[Records from a data collection]

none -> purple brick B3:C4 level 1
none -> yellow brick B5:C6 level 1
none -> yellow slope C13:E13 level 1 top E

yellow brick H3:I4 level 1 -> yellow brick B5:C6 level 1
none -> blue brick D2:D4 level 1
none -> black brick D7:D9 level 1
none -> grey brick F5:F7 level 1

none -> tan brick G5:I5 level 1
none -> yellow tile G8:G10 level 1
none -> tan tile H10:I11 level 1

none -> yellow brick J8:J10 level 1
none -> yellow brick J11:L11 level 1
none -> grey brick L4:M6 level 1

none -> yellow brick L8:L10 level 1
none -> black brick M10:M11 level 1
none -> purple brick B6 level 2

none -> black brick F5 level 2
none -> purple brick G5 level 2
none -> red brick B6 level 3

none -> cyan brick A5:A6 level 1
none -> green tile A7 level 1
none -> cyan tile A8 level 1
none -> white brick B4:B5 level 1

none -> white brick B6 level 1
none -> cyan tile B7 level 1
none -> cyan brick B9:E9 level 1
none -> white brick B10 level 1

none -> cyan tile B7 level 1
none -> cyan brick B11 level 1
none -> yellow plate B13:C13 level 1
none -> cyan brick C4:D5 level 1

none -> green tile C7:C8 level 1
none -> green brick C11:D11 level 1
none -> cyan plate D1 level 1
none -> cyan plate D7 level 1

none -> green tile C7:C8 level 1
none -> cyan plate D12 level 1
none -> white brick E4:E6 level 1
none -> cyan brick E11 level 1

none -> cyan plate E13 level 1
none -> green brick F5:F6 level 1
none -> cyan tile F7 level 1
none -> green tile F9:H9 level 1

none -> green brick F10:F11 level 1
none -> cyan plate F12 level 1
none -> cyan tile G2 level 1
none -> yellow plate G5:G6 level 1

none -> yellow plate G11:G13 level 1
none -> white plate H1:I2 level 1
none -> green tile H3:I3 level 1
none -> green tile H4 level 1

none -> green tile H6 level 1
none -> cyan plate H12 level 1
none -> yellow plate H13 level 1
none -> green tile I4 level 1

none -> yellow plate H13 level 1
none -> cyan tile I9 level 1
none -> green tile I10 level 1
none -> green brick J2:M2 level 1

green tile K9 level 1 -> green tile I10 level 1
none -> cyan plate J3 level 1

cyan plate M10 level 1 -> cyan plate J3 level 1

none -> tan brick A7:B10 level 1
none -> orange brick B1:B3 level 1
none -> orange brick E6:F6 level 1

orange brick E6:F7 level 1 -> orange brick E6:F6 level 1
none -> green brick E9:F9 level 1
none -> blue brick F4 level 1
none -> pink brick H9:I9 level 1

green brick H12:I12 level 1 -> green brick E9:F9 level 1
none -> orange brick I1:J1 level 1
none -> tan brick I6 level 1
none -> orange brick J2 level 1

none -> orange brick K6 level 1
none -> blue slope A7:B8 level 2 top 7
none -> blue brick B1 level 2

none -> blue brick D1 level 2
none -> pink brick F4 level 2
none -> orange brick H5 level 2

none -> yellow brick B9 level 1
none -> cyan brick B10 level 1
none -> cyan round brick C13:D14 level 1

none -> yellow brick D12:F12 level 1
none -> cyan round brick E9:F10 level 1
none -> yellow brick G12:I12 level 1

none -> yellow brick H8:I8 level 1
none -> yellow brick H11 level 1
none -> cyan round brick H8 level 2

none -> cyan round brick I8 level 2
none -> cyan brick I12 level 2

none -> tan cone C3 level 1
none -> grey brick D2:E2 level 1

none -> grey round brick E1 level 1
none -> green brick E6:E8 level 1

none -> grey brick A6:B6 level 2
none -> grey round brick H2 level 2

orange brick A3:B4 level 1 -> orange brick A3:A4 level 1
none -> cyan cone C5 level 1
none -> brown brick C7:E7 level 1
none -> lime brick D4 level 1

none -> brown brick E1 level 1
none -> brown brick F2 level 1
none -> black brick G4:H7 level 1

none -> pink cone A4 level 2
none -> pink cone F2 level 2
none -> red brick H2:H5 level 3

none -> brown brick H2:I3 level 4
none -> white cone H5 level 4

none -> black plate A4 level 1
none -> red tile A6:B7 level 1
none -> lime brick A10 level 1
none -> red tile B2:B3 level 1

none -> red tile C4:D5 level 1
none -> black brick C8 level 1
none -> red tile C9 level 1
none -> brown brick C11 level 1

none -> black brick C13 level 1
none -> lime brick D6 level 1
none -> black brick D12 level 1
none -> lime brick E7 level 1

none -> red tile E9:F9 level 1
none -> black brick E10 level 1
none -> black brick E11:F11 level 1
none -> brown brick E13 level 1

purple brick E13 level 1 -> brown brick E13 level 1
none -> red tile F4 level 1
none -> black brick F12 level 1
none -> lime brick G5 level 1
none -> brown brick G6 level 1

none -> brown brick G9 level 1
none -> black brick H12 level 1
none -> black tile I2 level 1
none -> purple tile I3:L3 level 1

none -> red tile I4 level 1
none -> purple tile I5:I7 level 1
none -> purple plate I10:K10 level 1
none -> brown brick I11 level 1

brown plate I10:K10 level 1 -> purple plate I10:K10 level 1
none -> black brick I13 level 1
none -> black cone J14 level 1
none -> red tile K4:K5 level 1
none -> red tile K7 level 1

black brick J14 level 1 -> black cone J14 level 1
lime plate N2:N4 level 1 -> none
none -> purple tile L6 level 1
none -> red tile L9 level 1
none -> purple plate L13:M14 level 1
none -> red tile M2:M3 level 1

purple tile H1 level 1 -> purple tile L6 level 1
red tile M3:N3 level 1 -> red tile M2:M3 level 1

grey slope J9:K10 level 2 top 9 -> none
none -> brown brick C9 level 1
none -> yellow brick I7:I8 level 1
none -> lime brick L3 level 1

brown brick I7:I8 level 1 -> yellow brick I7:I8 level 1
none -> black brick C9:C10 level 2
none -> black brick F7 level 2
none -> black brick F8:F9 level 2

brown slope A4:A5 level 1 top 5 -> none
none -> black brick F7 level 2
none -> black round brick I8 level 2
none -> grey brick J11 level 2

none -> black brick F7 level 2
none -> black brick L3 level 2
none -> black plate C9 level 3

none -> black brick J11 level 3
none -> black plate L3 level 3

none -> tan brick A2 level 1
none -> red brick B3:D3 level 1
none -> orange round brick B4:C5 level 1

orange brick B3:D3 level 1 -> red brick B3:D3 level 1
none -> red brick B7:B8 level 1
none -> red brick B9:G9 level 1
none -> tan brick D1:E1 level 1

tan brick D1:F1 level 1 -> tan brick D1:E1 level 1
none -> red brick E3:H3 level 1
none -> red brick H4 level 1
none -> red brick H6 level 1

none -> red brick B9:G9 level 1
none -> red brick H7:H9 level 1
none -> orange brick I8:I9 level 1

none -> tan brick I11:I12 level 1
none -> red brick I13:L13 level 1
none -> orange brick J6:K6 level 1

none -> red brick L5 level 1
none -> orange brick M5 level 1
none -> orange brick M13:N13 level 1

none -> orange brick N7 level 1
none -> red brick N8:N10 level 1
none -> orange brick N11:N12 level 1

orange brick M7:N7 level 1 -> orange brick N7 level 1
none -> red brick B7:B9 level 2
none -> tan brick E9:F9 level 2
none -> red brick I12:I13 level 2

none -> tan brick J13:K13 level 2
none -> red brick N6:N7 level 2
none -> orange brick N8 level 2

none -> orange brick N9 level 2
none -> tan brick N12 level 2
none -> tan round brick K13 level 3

* _EXERCISE DETAILS_:
The line containing "none -> orange brick J6:K6 level 1" and all lines after it, to the end of the records, are to be output exactly and alone.

* _EXPECTED ANSWER_:
none -> orange brick J6:K6 level 1

none -> red brick L5 level 1
none -> orange brick M5 level 1
none -> orange brick M13:N13 level 1

none -> orange brick N7 level 1
none -> red brick N8:N10 level 1
none -> orange brick N11:N12 level 1

orange brick M7:N7 level 1 -> orange brick N7 level 1
none -> red brick B7:B9 level 2
none -> tan brick E9:F9 level 2
none -> red brick I12:I13 level 2

none -> tan brick J13:K13 level 2
none -> red brick N6:N7 level 2
none -> orange brick N8 level 2

none -> orange brick N9 level 2
none -> tan brick N12 level 2
none -> tan round brick K13 level 3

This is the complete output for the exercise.